#### Provided data:
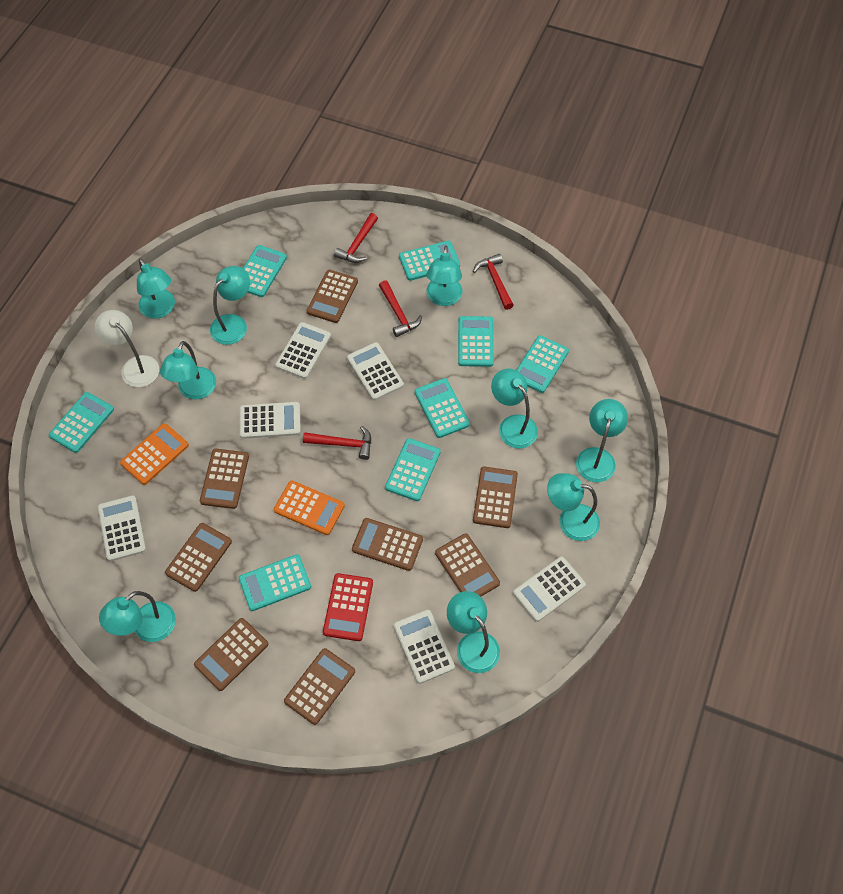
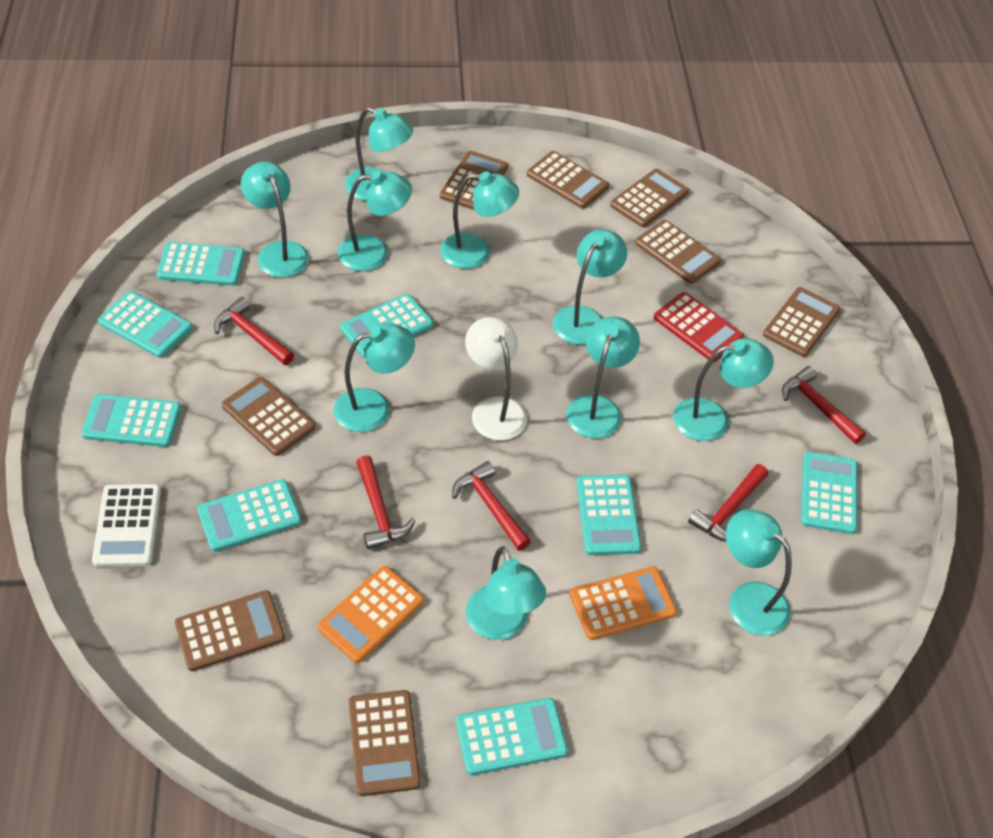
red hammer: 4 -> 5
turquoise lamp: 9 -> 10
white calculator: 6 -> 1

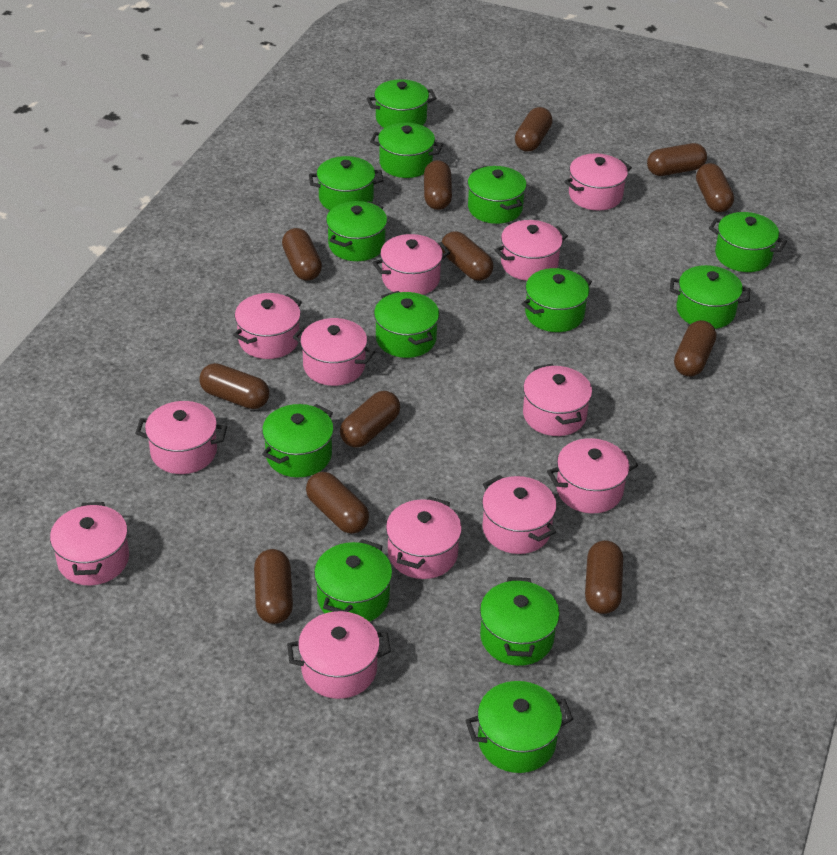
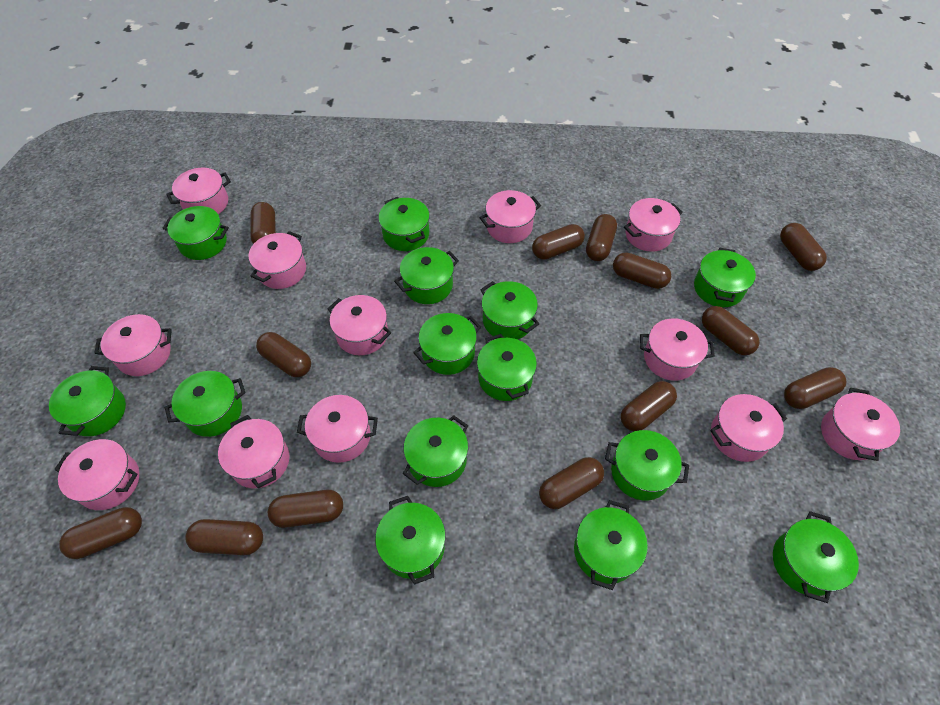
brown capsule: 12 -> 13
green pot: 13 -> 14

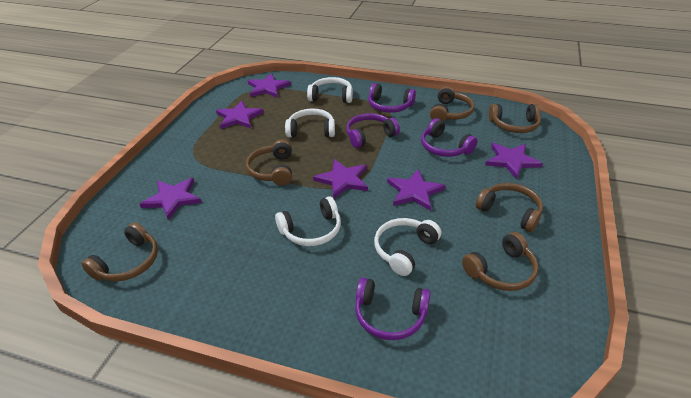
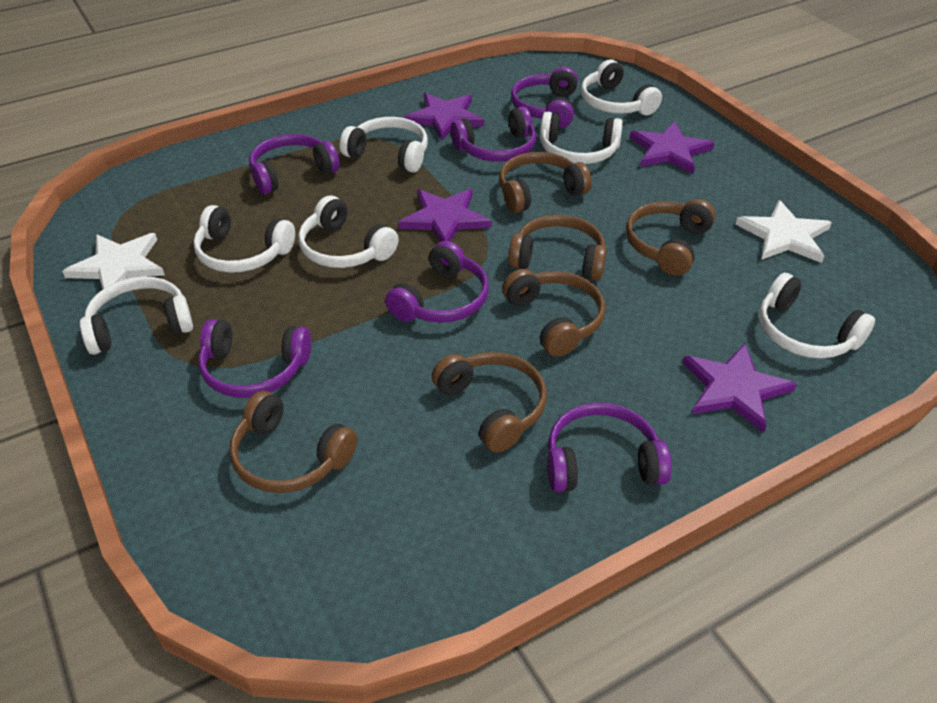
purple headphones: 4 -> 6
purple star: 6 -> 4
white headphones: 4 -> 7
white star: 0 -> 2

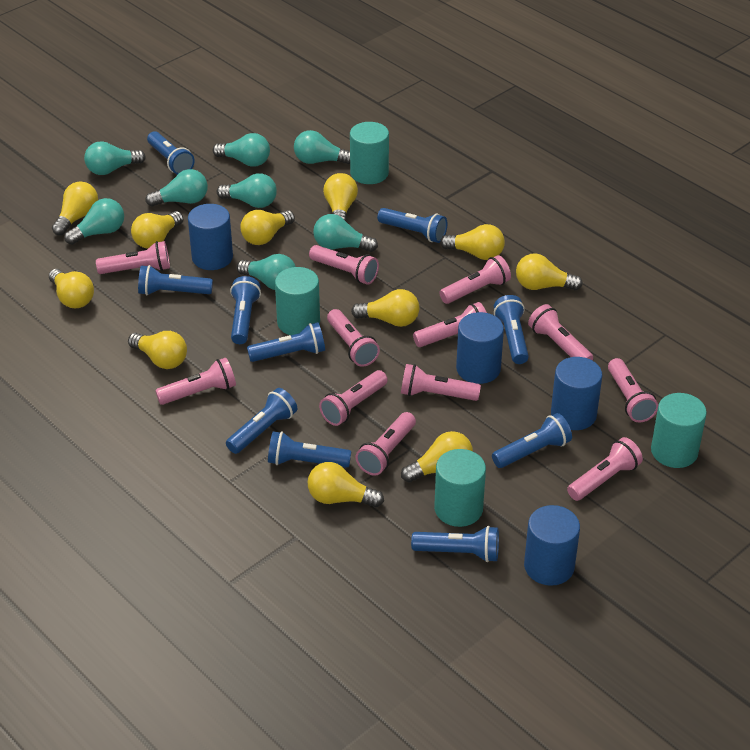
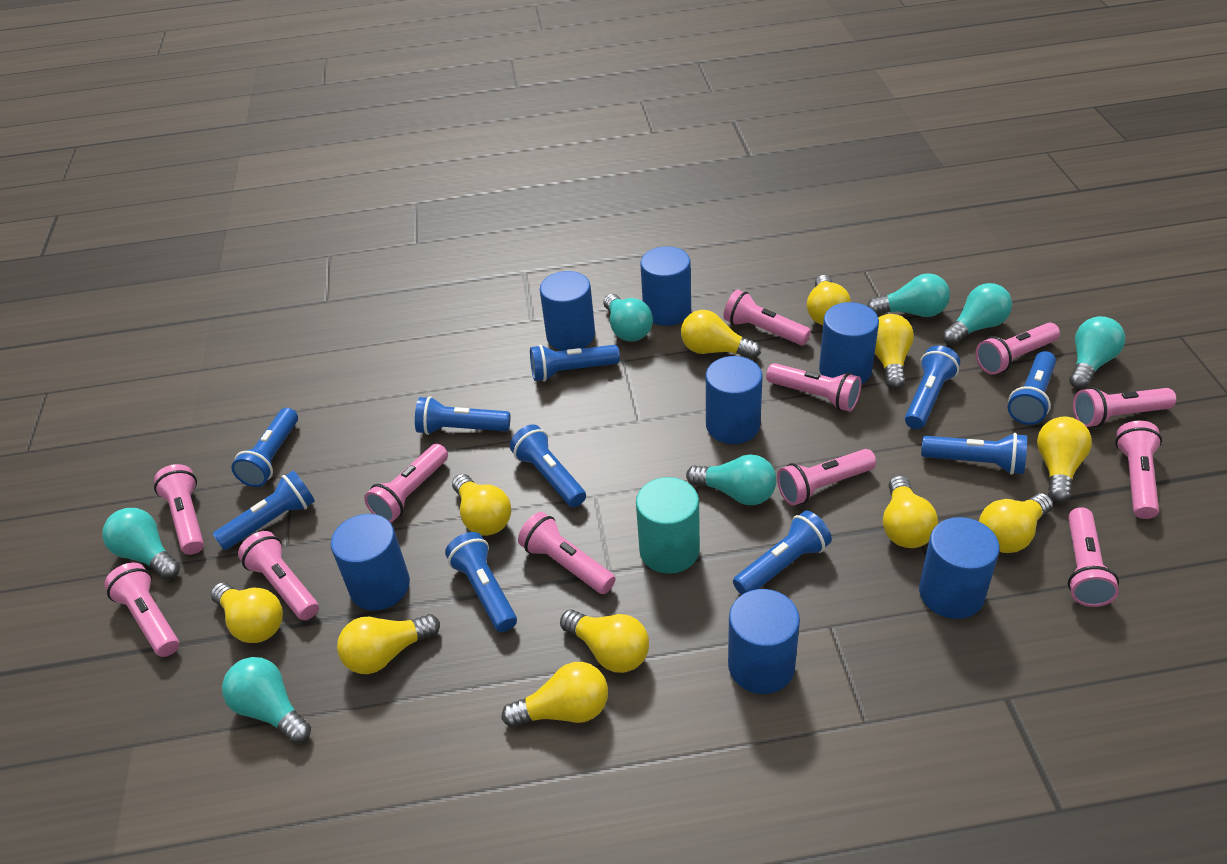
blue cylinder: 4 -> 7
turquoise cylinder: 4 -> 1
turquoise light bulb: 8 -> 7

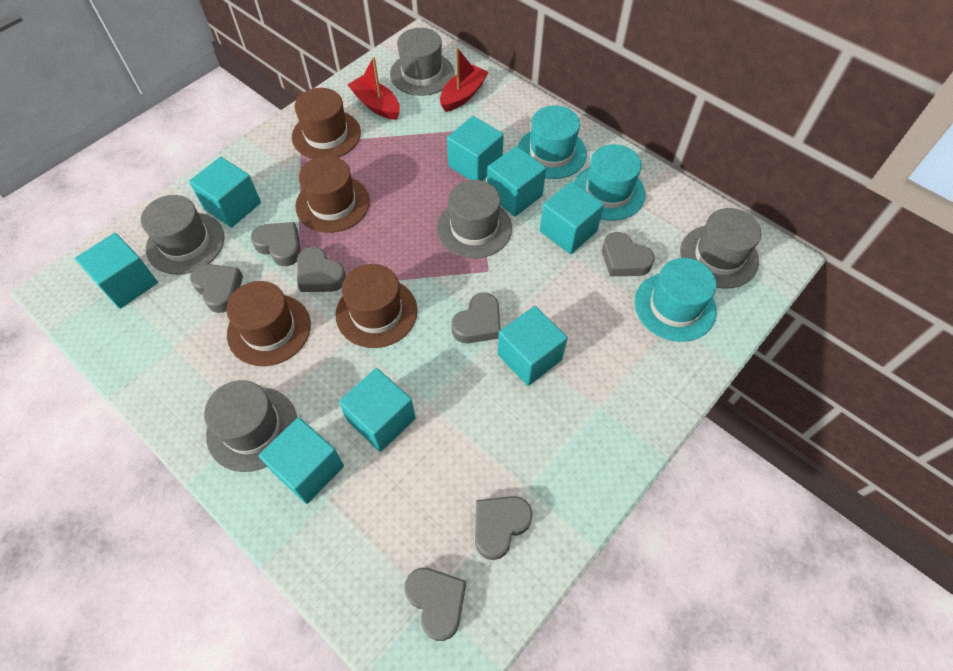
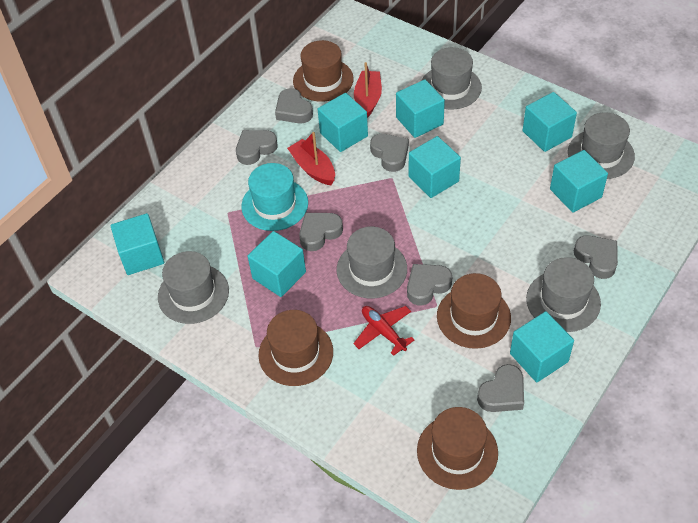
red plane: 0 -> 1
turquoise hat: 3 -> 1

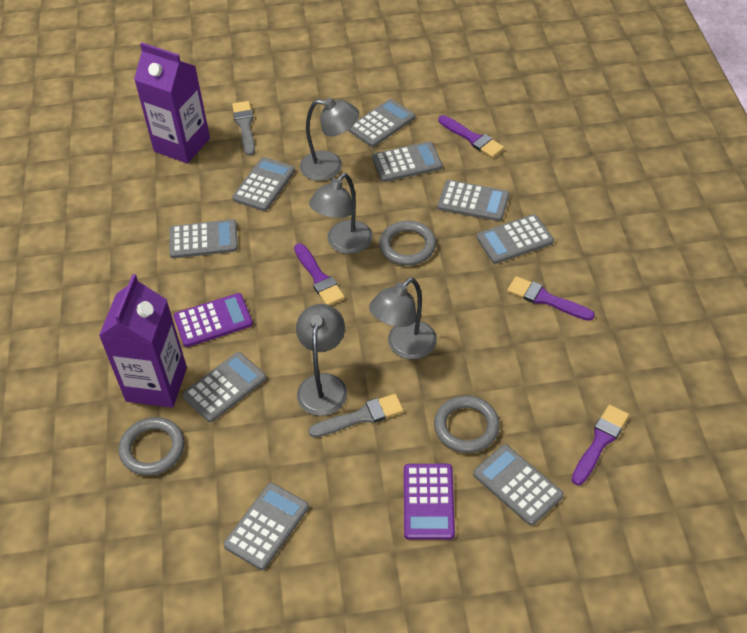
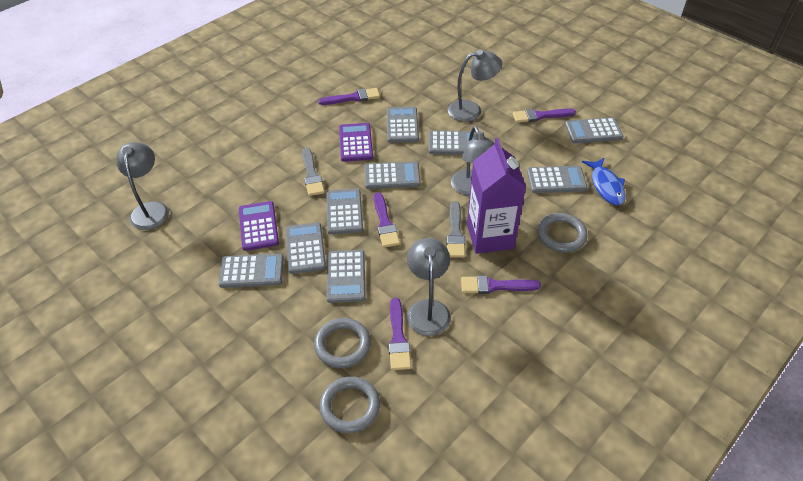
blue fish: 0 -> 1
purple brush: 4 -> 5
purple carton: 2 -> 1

#### Problem requirements:
Look over the records above, and wherever a line contains the string "headphones", copy that line.

#### Solution for this problem:
purple headphones: 4 -> 6
white headphones: 4 -> 7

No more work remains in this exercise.